_Material provided_:
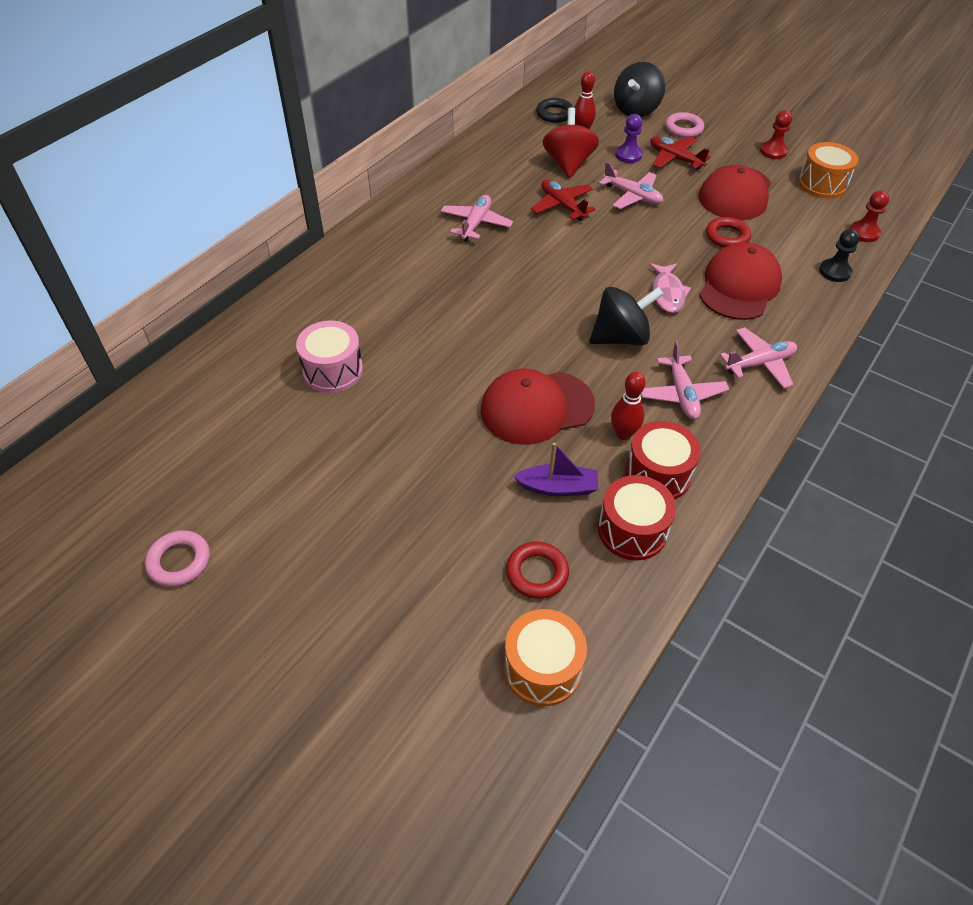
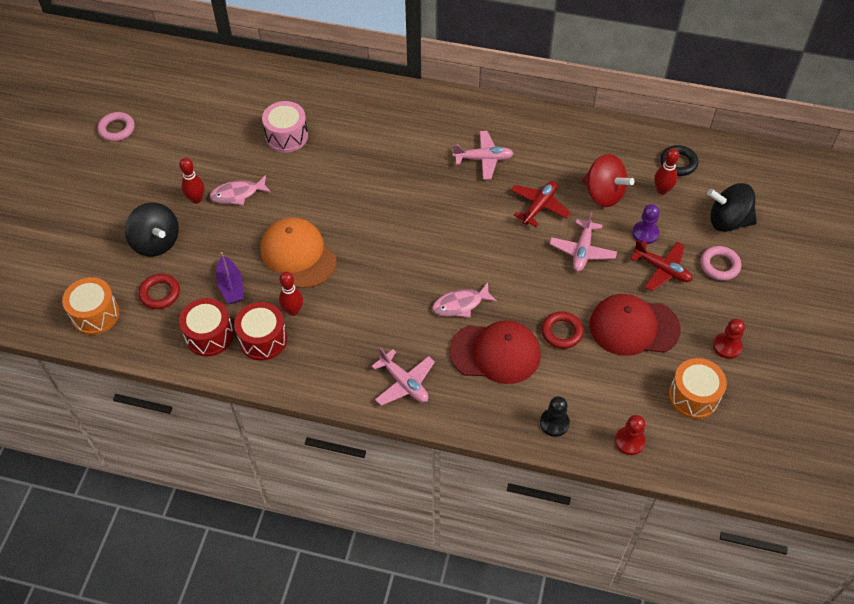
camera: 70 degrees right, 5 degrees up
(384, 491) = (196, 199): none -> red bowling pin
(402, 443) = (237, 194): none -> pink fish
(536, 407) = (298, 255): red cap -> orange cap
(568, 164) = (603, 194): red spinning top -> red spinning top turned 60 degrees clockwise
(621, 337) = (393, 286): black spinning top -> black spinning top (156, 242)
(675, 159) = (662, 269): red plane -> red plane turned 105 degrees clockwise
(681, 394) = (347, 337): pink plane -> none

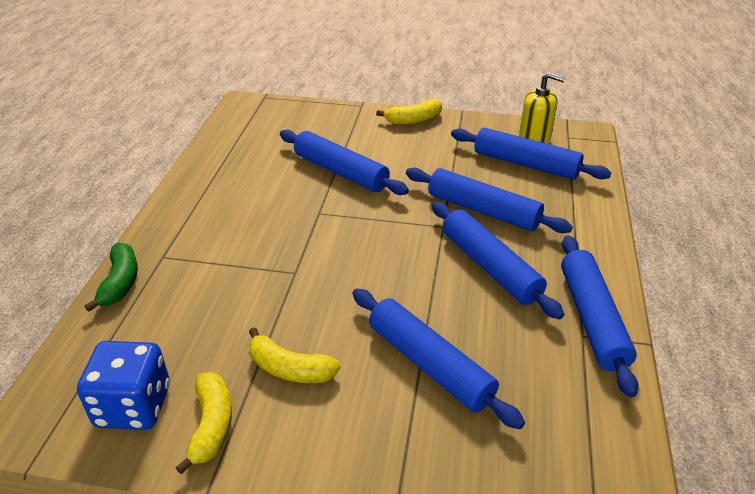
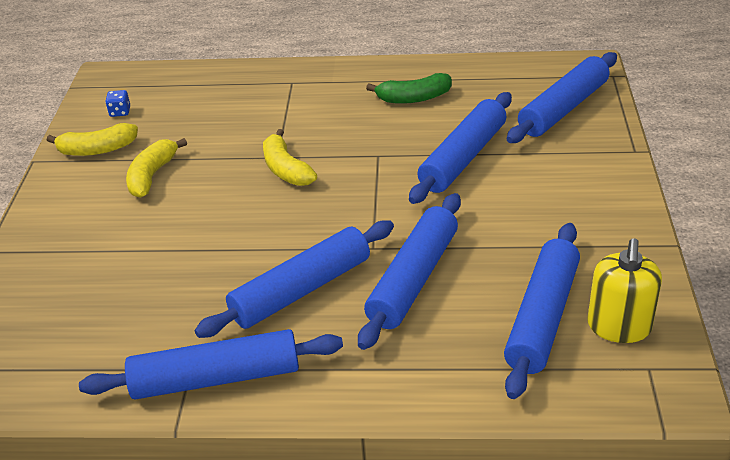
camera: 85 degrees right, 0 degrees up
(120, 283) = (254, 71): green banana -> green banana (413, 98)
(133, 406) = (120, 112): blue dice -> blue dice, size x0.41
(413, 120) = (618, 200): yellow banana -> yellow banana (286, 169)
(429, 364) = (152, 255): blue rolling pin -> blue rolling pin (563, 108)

==

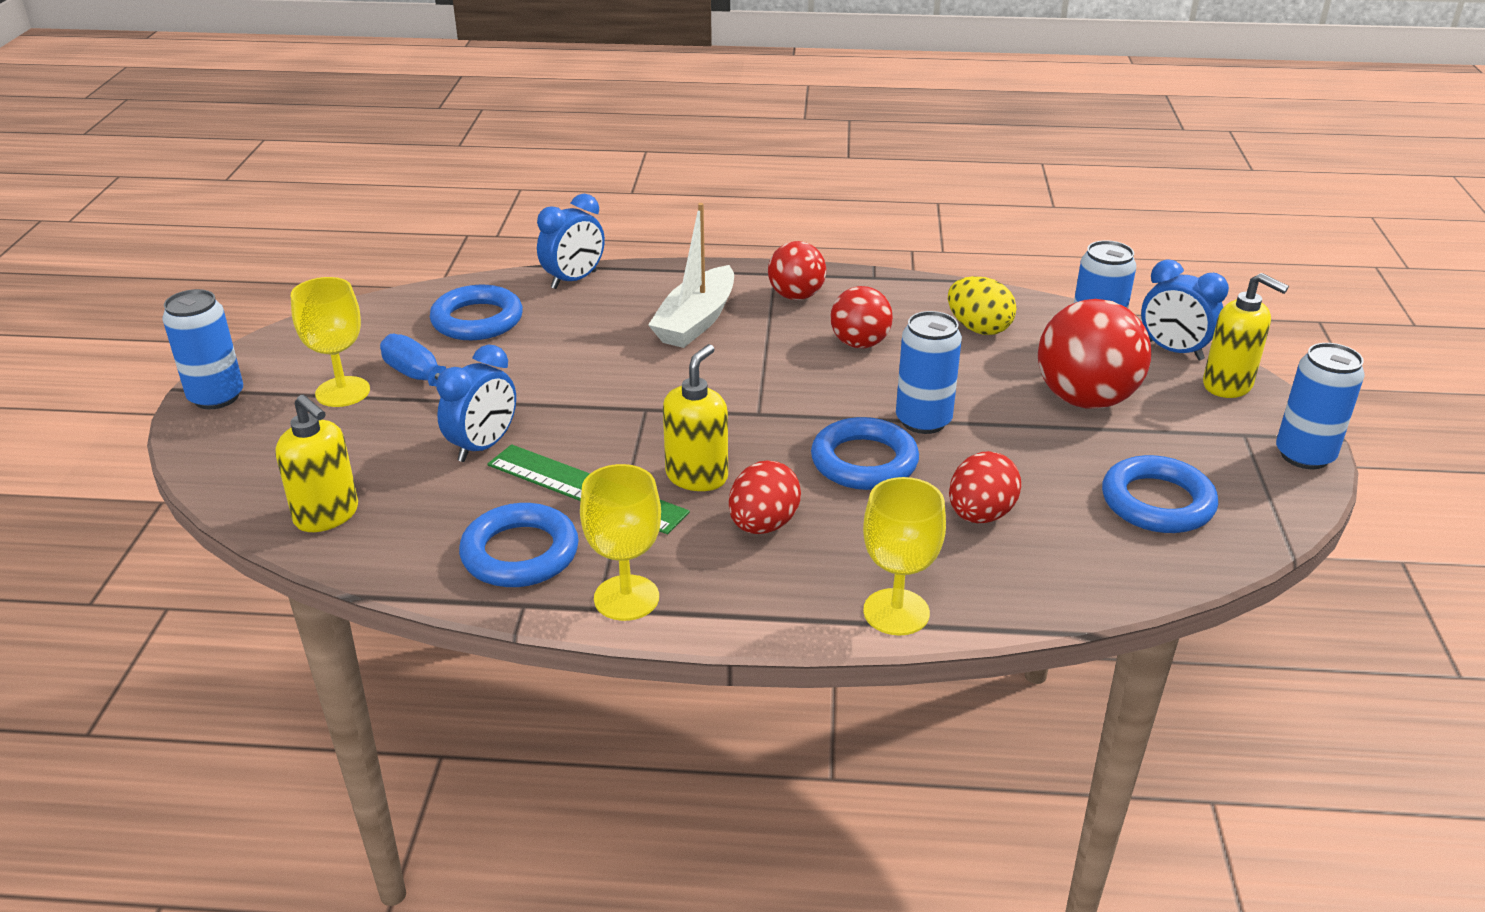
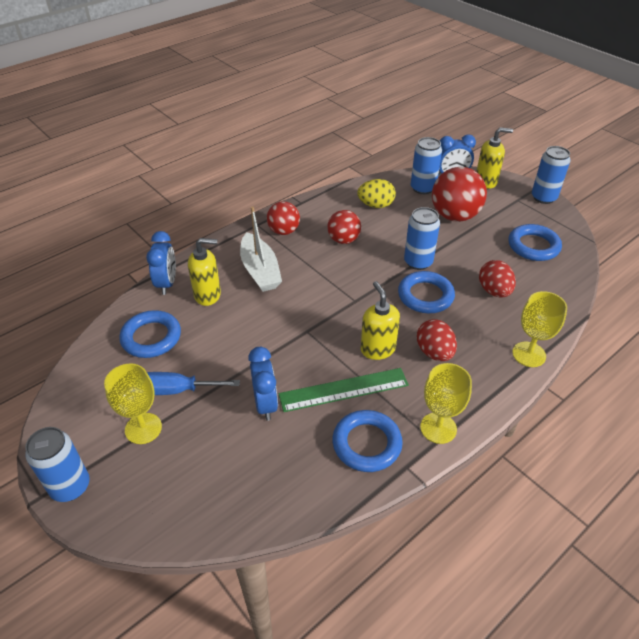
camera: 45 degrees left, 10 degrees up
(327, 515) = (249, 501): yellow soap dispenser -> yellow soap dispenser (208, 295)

...

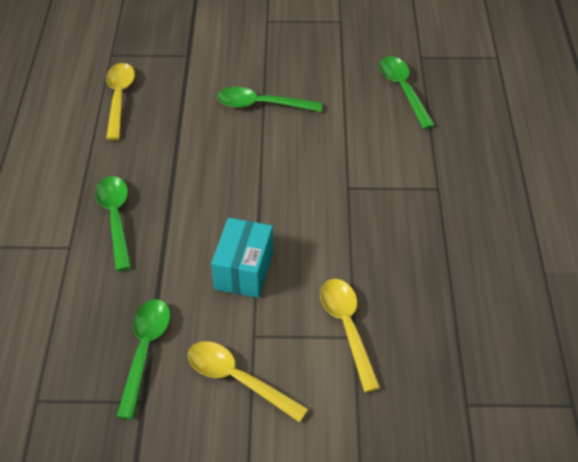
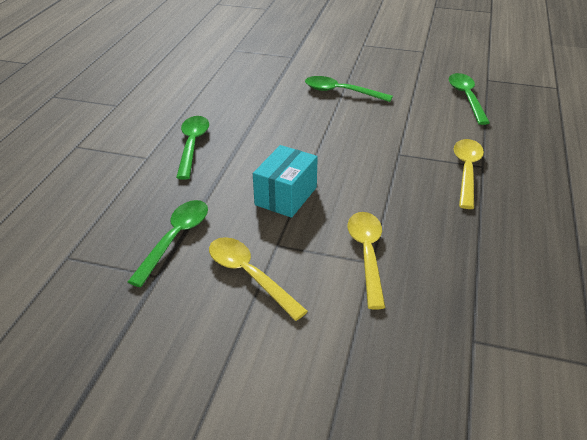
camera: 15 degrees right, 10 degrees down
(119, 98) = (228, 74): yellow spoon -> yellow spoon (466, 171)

_What to produce_: Output the lines above between the one holding "camera: 70 degrees right, 5 degrees up" and the one holding "(568, 164) = (603, 194): red", inclusive, with nothing before or after them.

_Solved problem_:
camera: 70 degrees right, 5 degrees up
(384, 491) = (196, 199): none -> red bowling pin
(402, 443) = (237, 194): none -> pink fish
(536, 407) = (298, 255): red cap -> orange cap
(568, 164) = (603, 194): red spinning top -> red spinning top turned 60 degrees clockwise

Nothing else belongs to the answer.